[Object correspondence data]

Segment Open

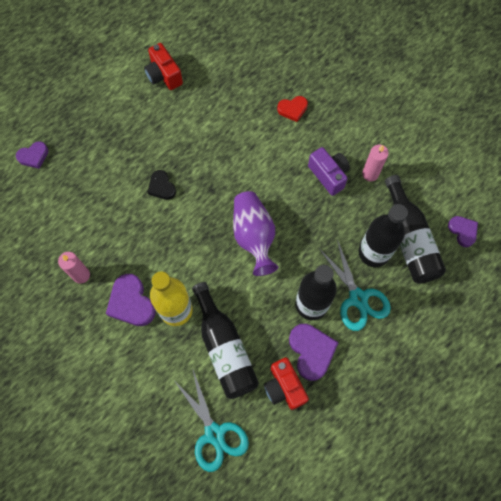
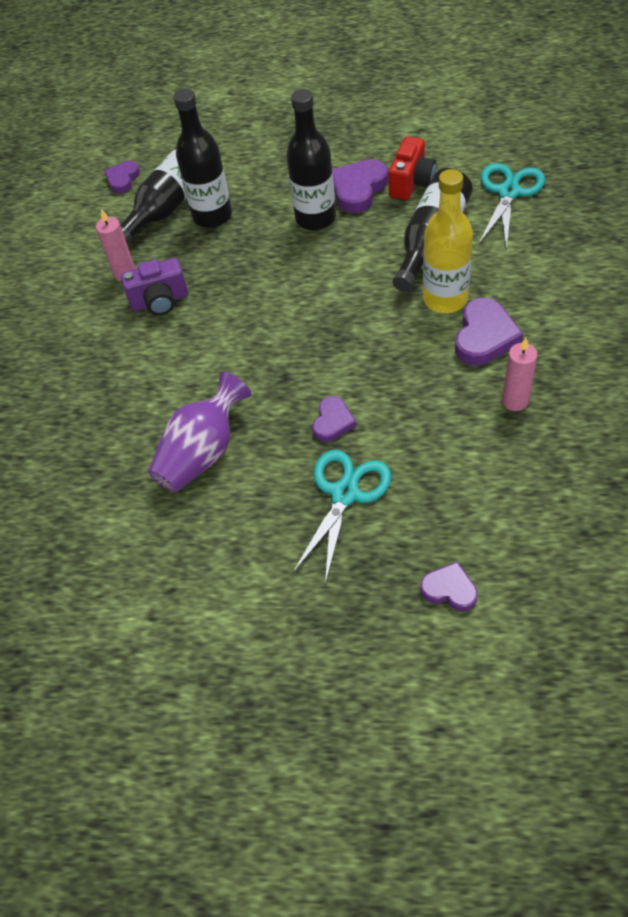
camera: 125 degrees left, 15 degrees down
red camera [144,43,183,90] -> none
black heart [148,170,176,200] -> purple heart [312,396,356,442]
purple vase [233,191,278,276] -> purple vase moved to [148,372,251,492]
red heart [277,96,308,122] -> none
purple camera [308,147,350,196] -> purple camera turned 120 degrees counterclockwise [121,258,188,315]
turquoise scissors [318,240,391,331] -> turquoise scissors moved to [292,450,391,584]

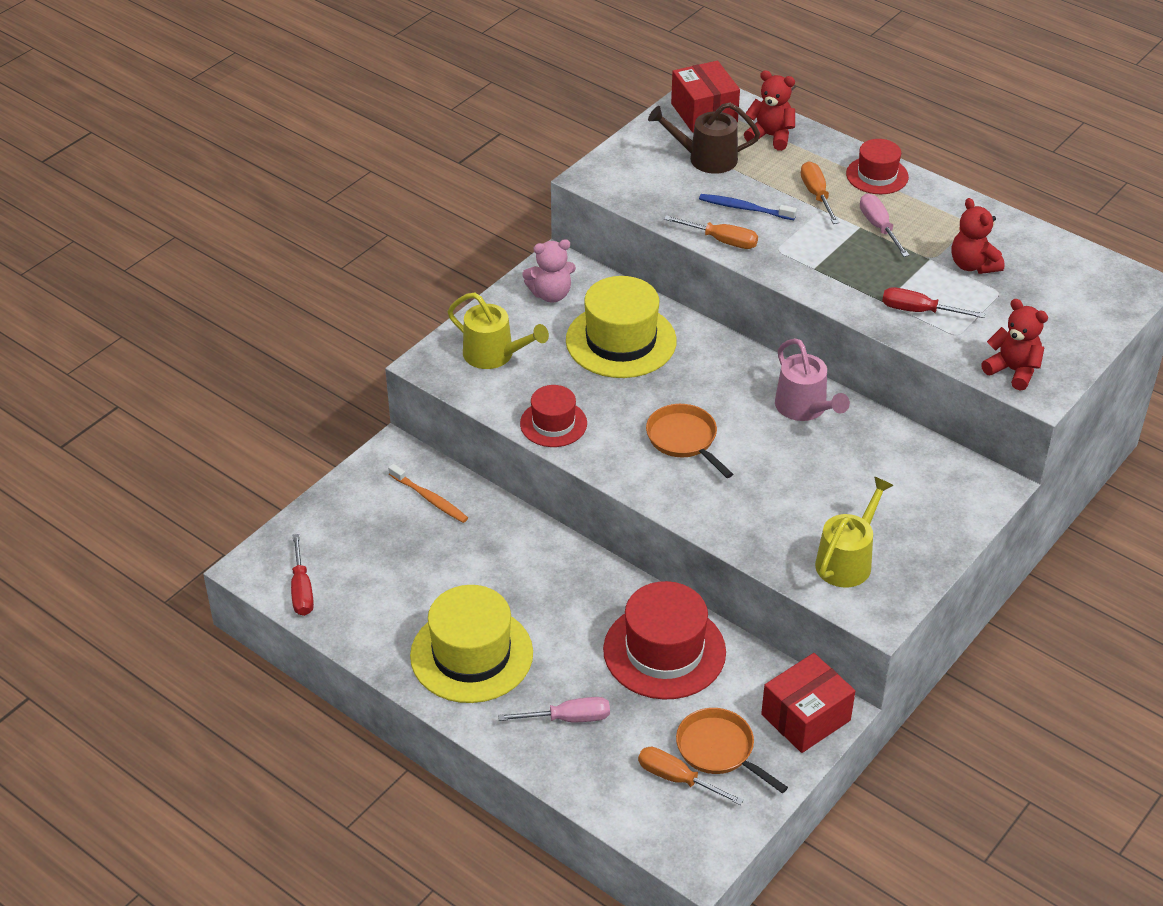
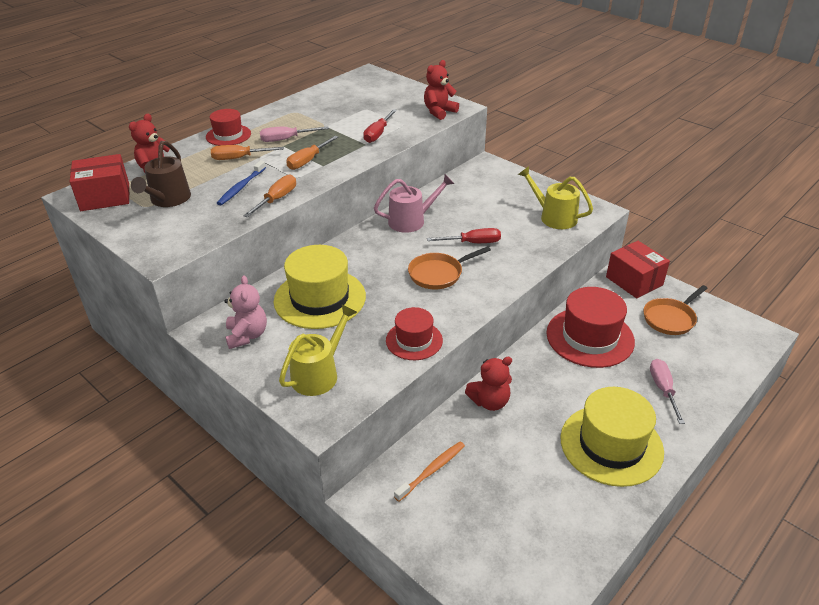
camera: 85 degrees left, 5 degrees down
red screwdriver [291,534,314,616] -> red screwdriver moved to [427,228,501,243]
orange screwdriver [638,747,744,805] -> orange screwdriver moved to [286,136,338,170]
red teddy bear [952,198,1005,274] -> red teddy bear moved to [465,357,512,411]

Segment Closed
Segment Open

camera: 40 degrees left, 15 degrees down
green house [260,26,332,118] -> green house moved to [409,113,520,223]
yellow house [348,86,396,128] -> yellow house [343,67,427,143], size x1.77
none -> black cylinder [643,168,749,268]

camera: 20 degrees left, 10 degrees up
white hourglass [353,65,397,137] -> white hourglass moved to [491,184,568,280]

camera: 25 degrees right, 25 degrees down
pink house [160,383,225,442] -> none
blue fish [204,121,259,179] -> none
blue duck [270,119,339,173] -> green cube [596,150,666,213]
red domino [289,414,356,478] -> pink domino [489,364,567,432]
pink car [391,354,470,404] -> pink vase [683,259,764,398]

Segment Closed

— Exercise —
Work from the entries above. Set down exactly and only the lines from the line with "red heart [277,96,308,122] -> none" to the line with "orange screwdriver [638,747,744,805]", both included, and leave the pictures out.

— Exercise solution —
red heart [277,96,308,122] -> none
purple camera [308,147,350,196] -> purple camera turned 120 degrees counterclockwise [121,258,188,315]
turquoise scissors [318,240,391,331] -> turquoise scissors moved to [292,450,391,584]

camera: 85 degrees left, 5 degrees down
red screwdriver [291,534,314,616] -> red screwdriver moved to [427,228,501,243]
orange screwdriver [638,747,744,805] -> orange screwdriver moved to [286,136,338,170]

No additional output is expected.